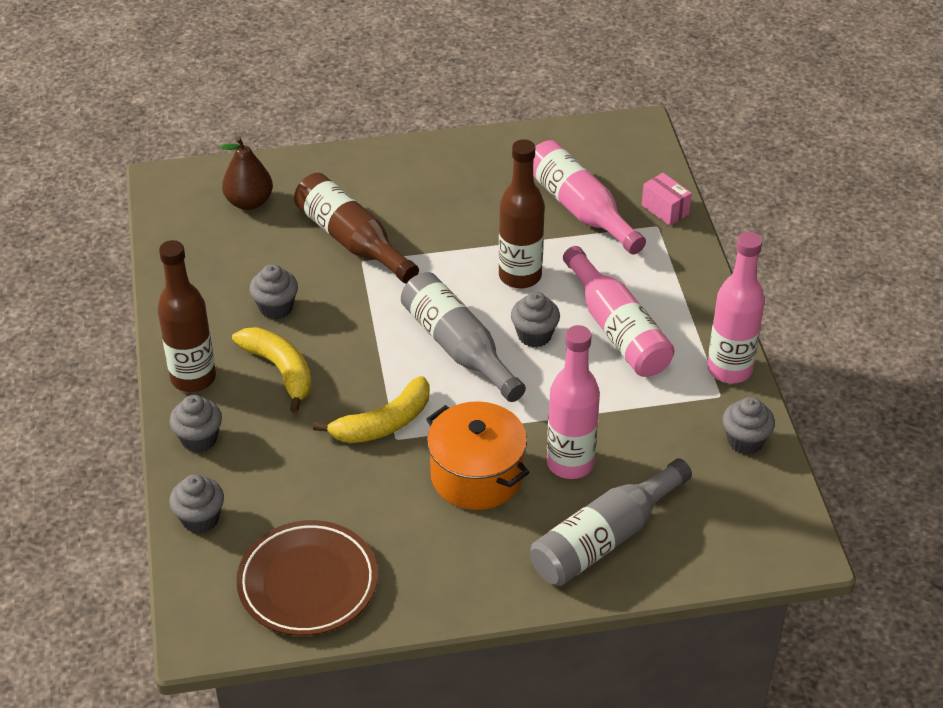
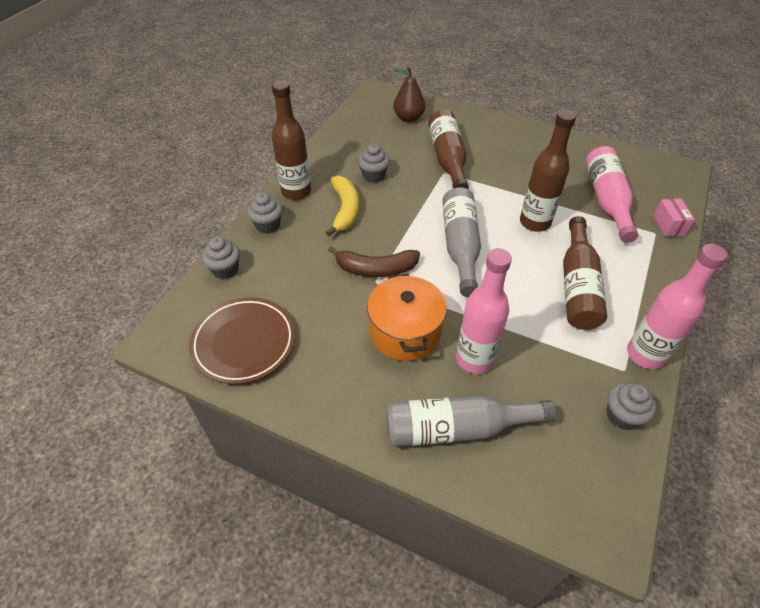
camera: 35 degrees right, 5 degrees up
yellow banana [313,376,430,443] -> brown banana [328,246,420,277]
grey cupcake [511,292,560,347] -> none
pink bottle [563,246,675,377] -> brown bottle [563,216,607,330]

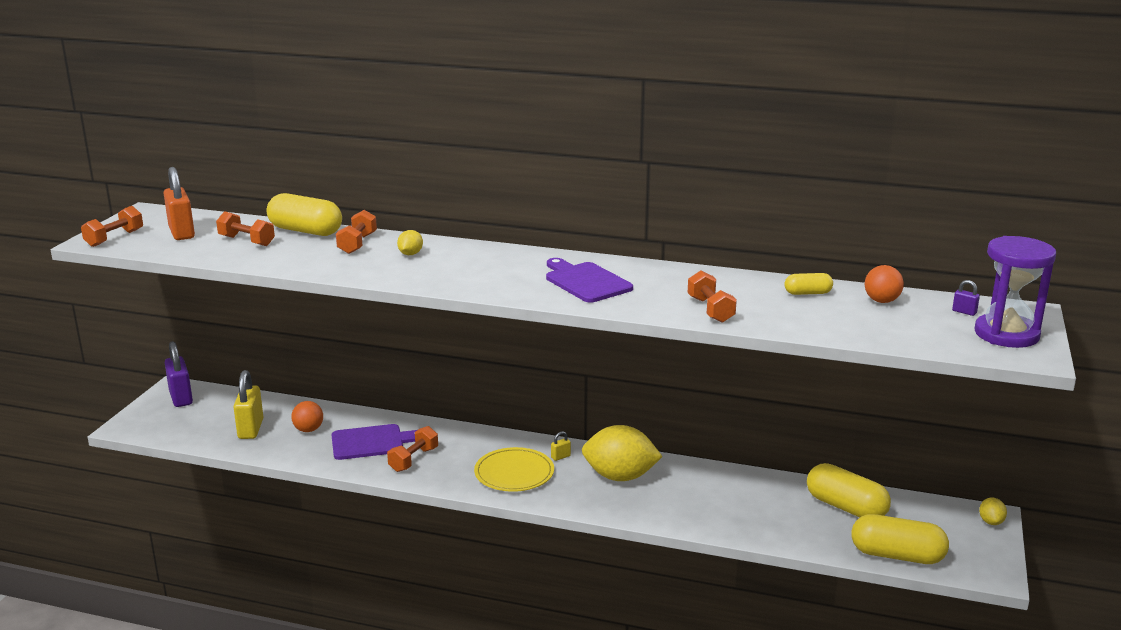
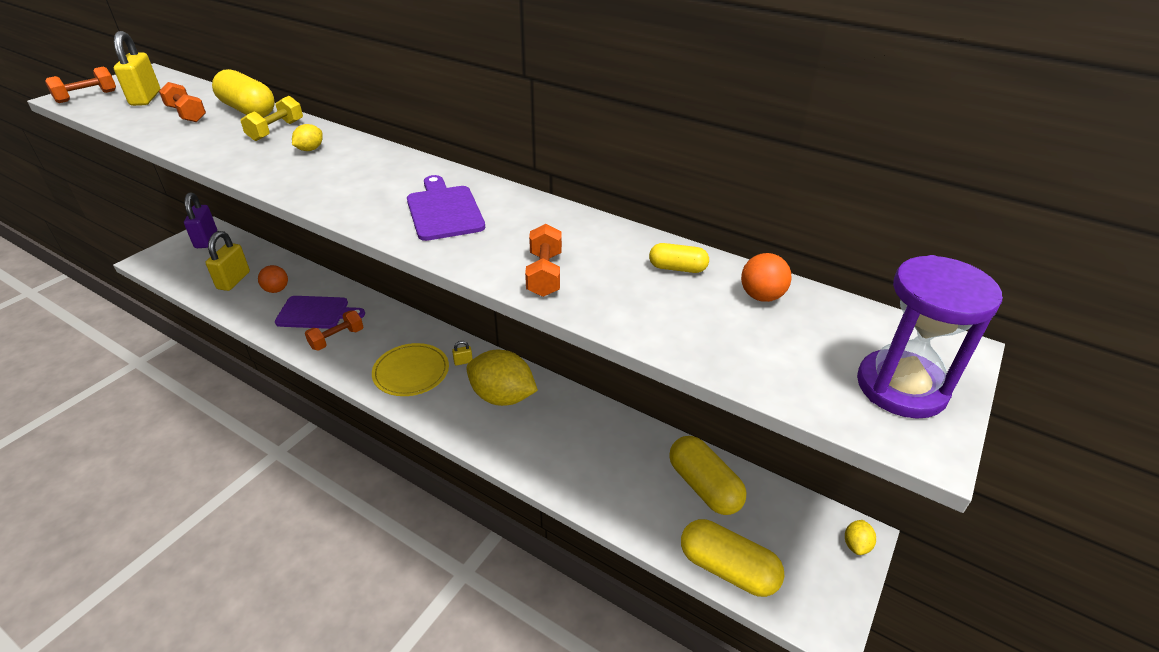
camera: 15 degrees right, 15 degrees up
orange padlock [164,167,195,240] -> yellow padlock [114,31,160,106]
orange dumbbell [336,210,377,254] -> yellow dumbbell [241,96,303,141]
purple padlock [952,280,980,316] -> none

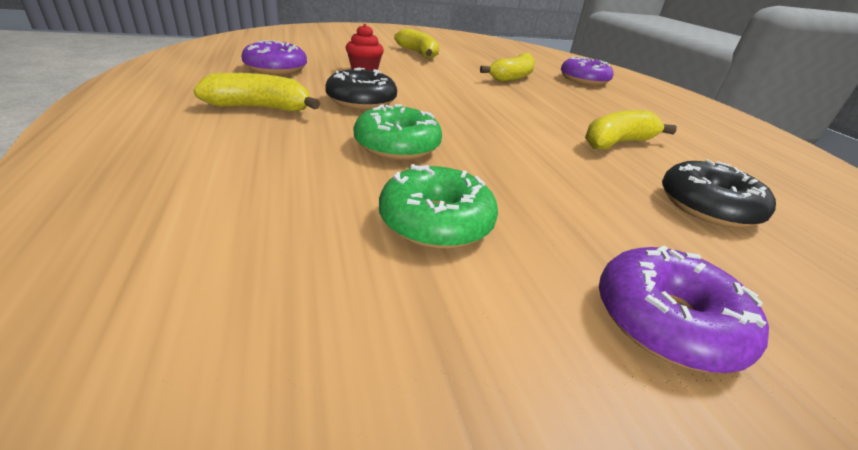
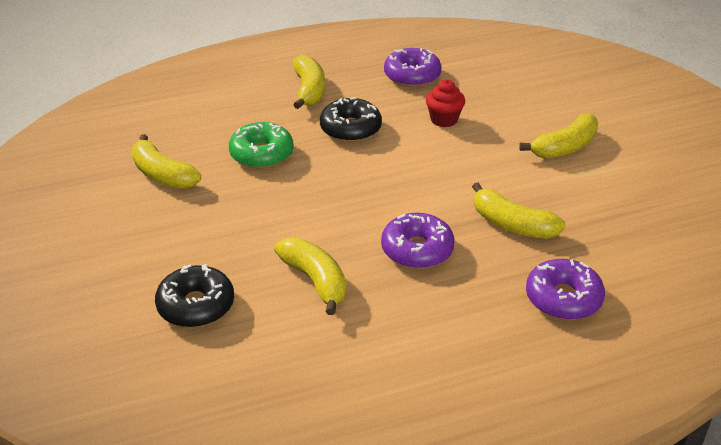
camera: 90 degrees right, 5 degrees up
green donut [379,164,498,249] -> yellow banana [131,134,201,189]
purple donut [599,246,769,373] -> purple donut moved to [381,213,455,269]

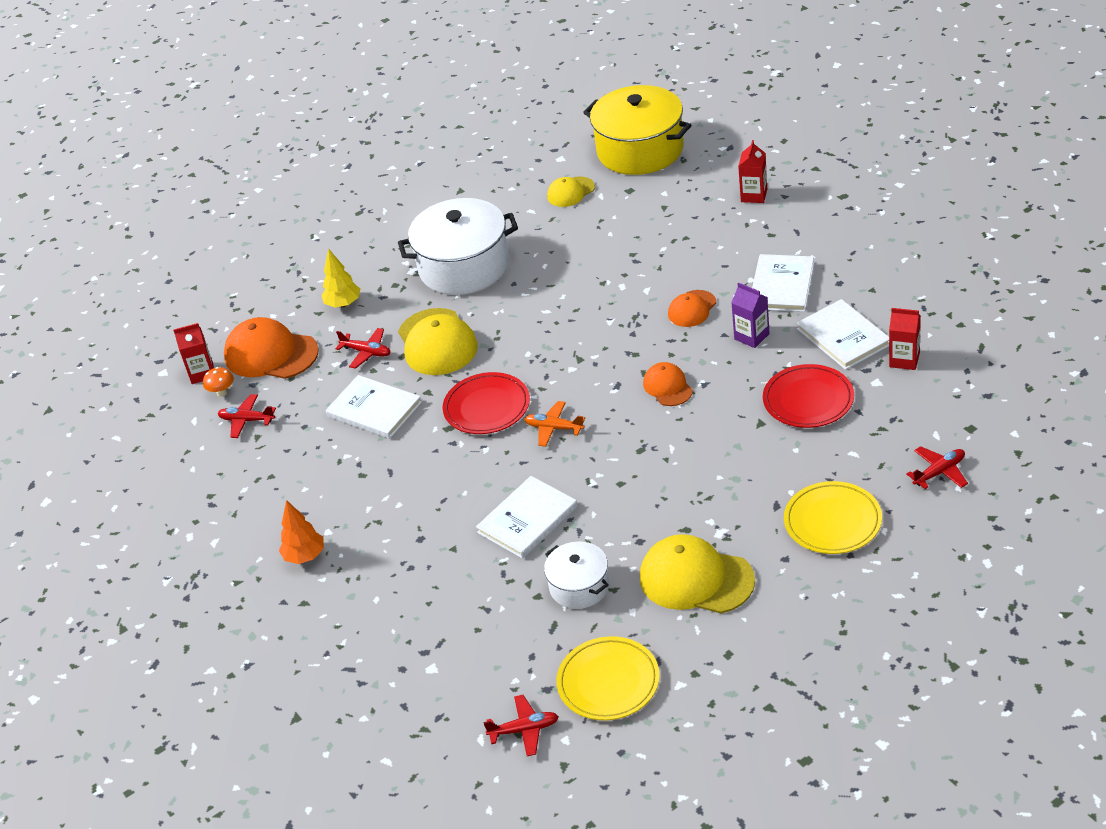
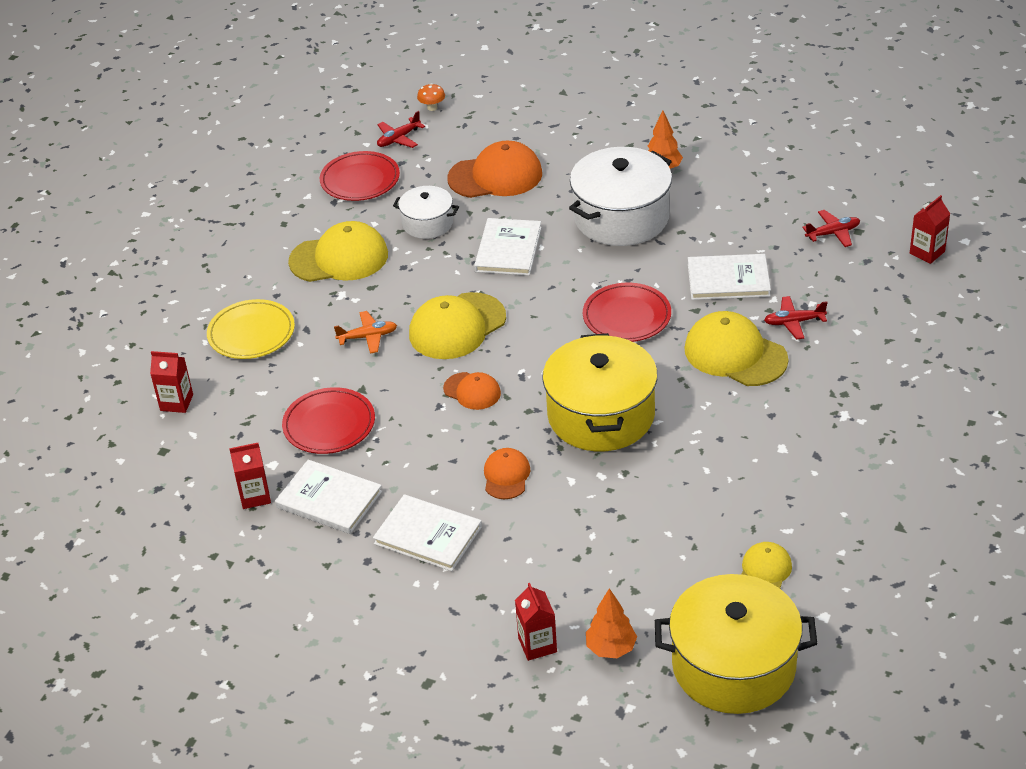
camera: 145 degrees right, 0 degrees up
orange mushroom [203,367,234,397] -> orange mushroom moved to [417,83,445,111]
orange cap [224,317,319,379] -> orange cap moved to [447,141,542,198]
yellow tree [321,248,360,308] -> none
white pot [398,198,518,295] -> white pot moved to [569,147,672,246]
orange plane [524,401,585,447] -> orange plane moved to [334,311,397,353]
yellow plate [556,636,660,720] -> red plate [320,151,400,201]
purple carton [731,282,770,348] -> none
white book [752,254,814,312] -> white book turned 45 degrees counterclockwise [373,494,482,571]
red plane [906,446,968,489] -> red carton [150,351,193,413]
none -> yellow cap [409,292,506,359]
none -> yellow pot [542,333,658,451]
none -> orange tree [586,588,637,658]

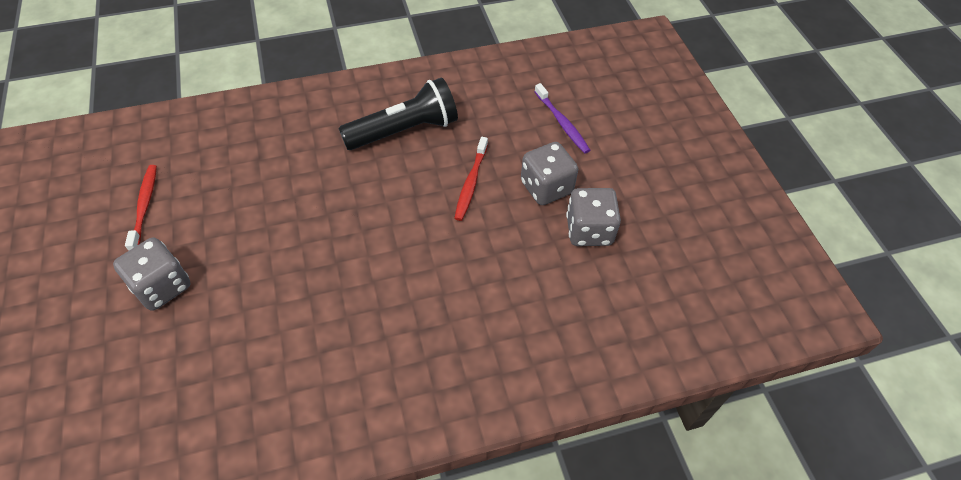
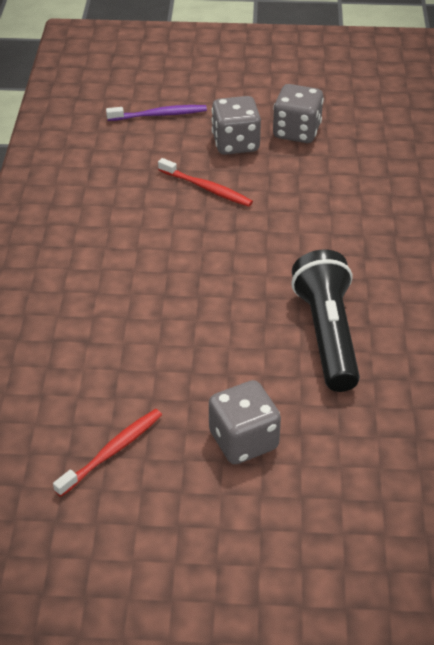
camera: 70 degrees left, 10 degrees down
red toothbrush [125,165,157,251] -> red toothbrush turned 120 degrees clockwise [53,409,162,497]
black flashlight [338,77,458,150] -> black flashlight moved to [291,250,360,392]

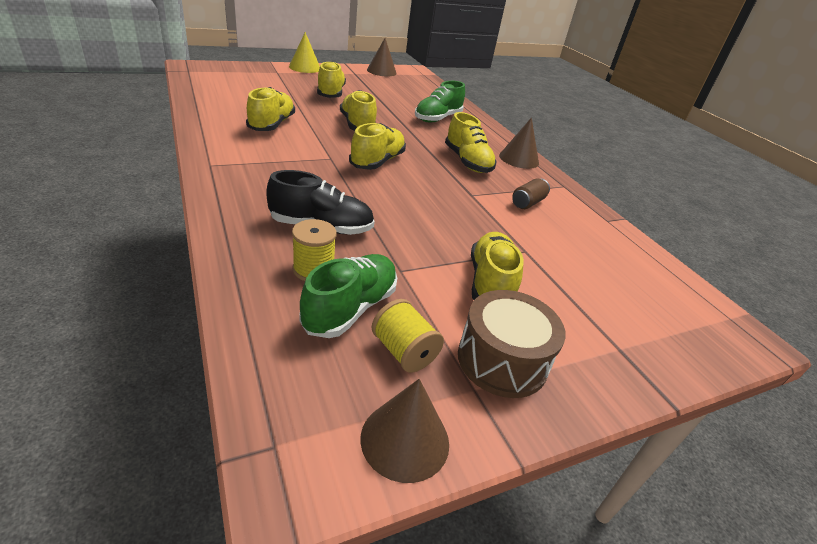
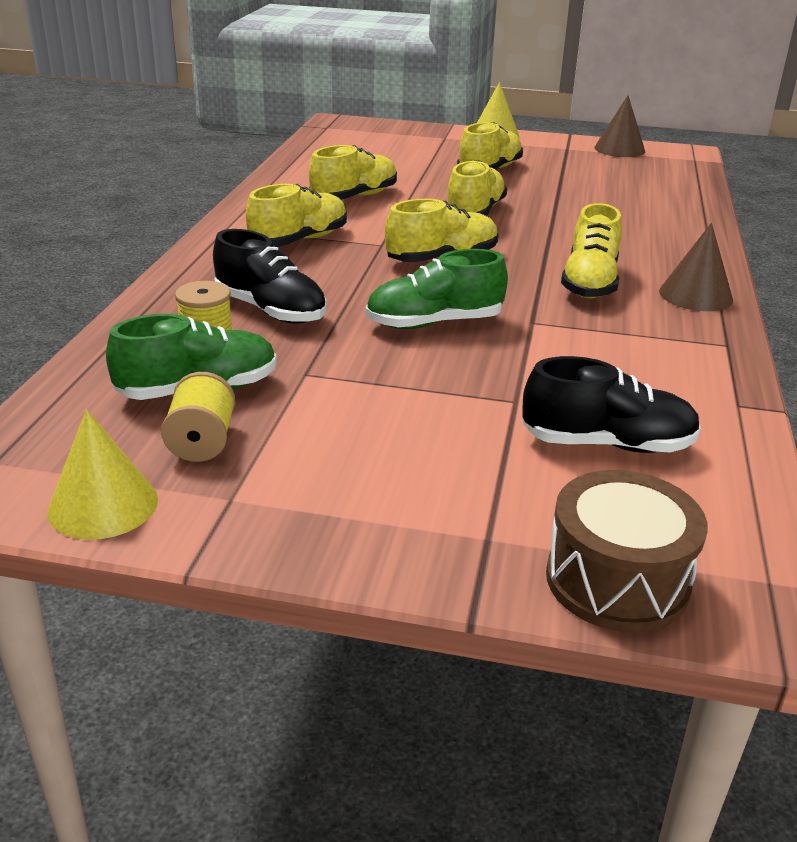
camera: 40 degrees right, 5 degrees down
brown cone [360,379,449,483] -> yellow cone [47,409,158,540]
green shoe [415,81,465,122] -> green shoe moved to [365,249,508,329]
brown drum [458,290,566,398] -> brown drum moved to [546,470,708,632]
yellow shoe [471,232,524,300] -> yellow shoe moved to [246,184,347,247]
brown can [512,179,550,209] -> none
none -> black shoe [522,356,701,453]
★ ★ ★ ★
=== Your instructions ===
Go through the entries and copy every line with "donut".

=== Output of the task ===
green donut [379,164,498,249] -> yellow banana [131,134,201,189]
purple donut [599,246,769,373] -> purple donut moved to [381,213,455,269]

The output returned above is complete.